(Brief) Restate each entry below exactly; pictures stay out of the copy.

Before-and-after scene images:
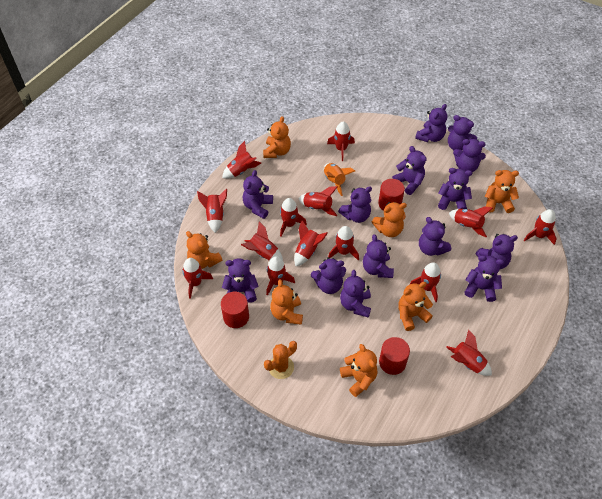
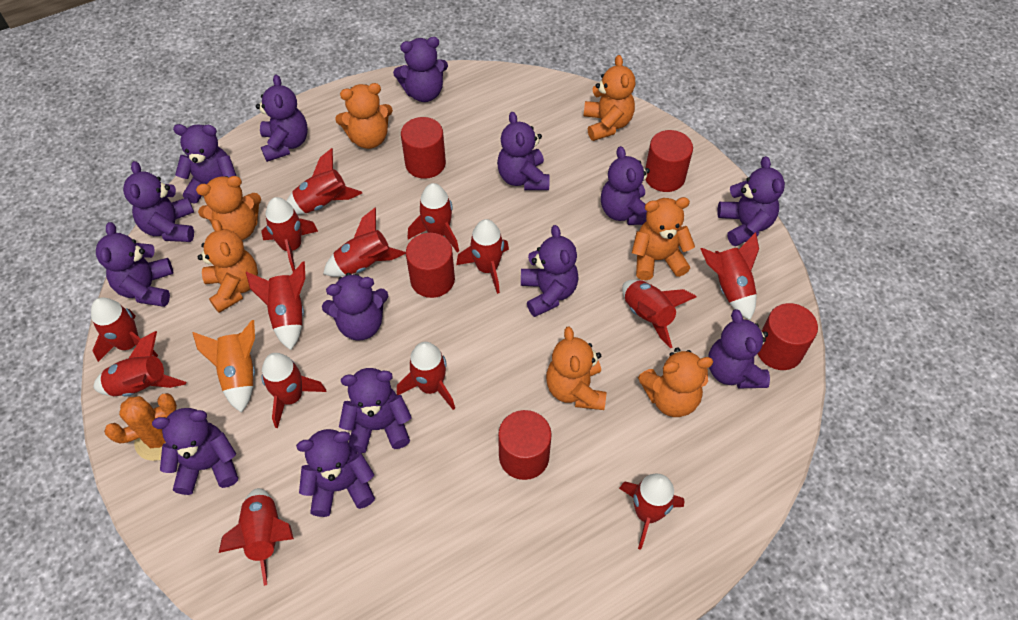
red cylinder: 3 -> 5

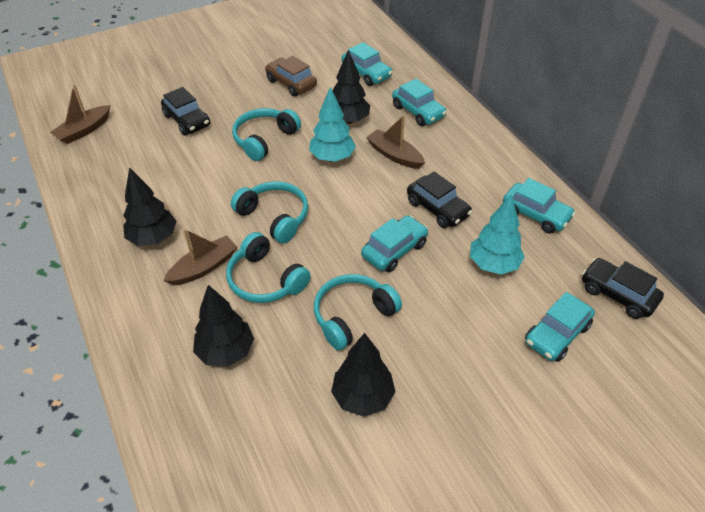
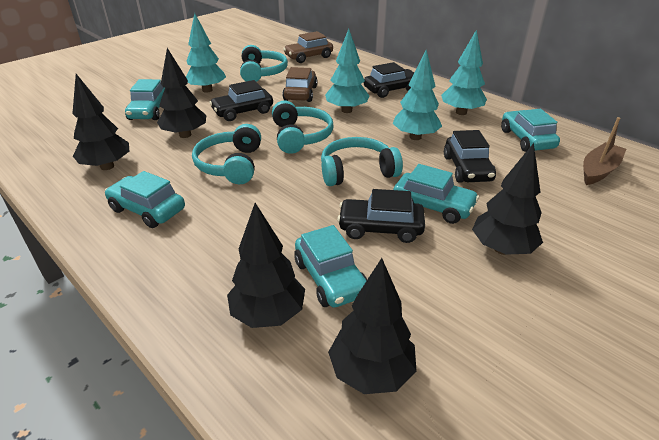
black car: 3 -> 4
black tree: 4 -> 5
brown boat: 3 -> 1
brown car: 1 -> 2
turquoise tree: 2 -> 4

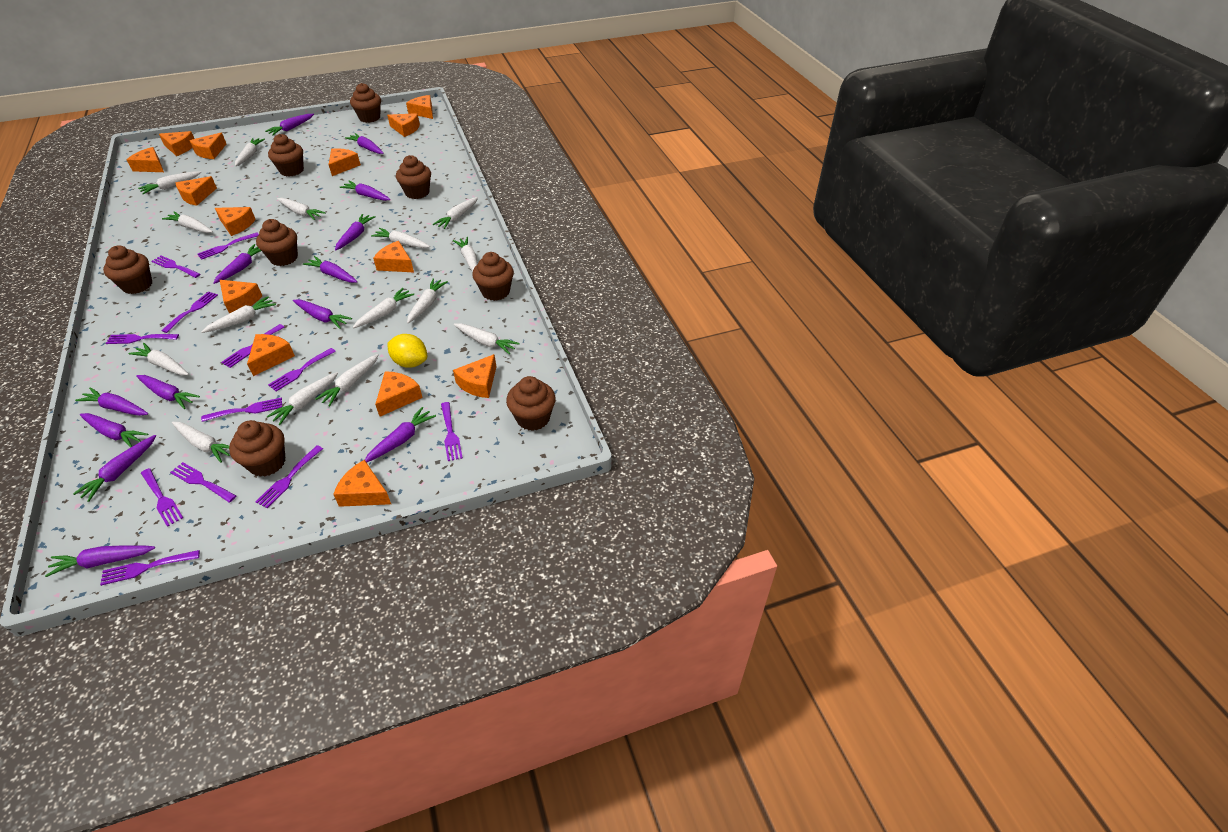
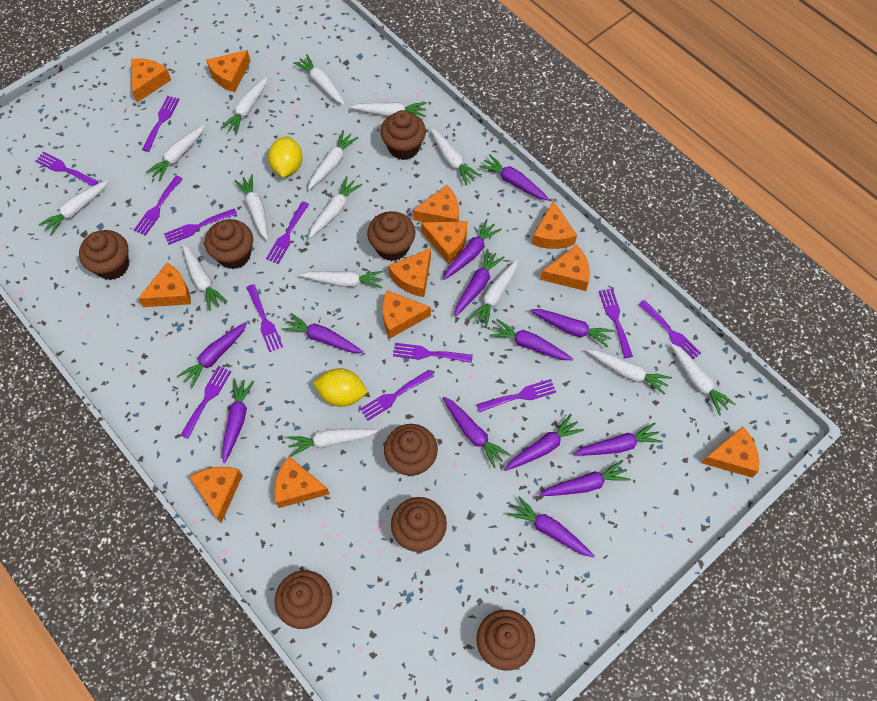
orange cheese: 14 -> 12
yellow lemon: 1 -> 2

(Solution to the problem)
red cylinder: 3 -> 5

black car: 3 -> 4
black tree: 4 -> 5
brown boat: 3 -> 1
brown car: 1 -> 2
turquoise tree: 2 -> 4

orange cheese: 14 -> 12
yellow lemon: 1 -> 2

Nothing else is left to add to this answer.